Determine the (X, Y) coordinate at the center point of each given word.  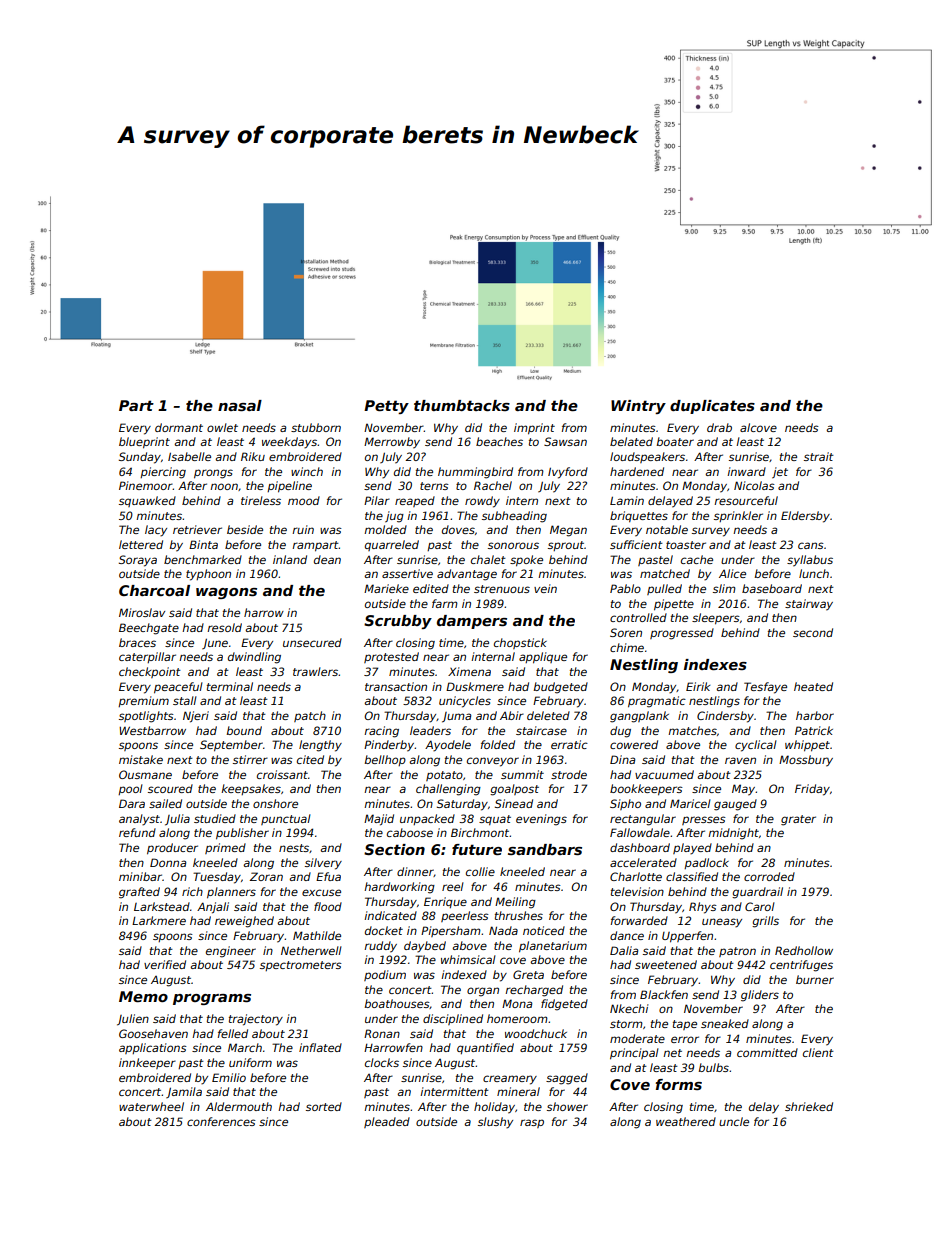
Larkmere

---

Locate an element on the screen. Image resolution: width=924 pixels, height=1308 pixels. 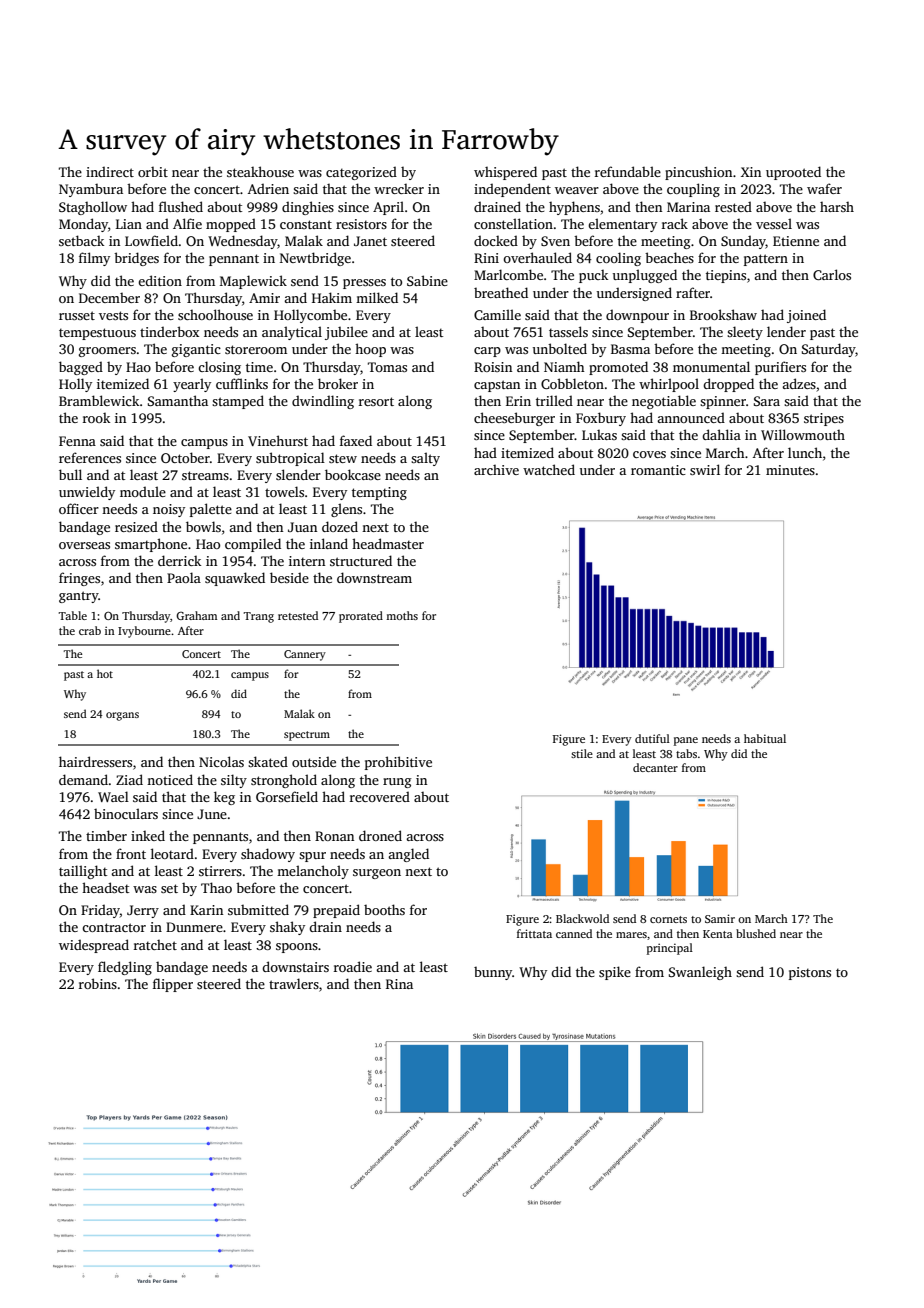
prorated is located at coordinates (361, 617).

==

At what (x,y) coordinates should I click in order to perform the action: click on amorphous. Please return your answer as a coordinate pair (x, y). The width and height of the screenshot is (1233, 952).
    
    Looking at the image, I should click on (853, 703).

| What you are asked to do |
Return the material word for word, from the line containing "Locate an element" up to and including the line containing "prorated is located". Leave the pictures out of your answer.

| Output of the task |
Locate an element on the screen. Image resolution: width=924 pixels, height=1308 pixels. 
prorated is located at coordinates (361, 617).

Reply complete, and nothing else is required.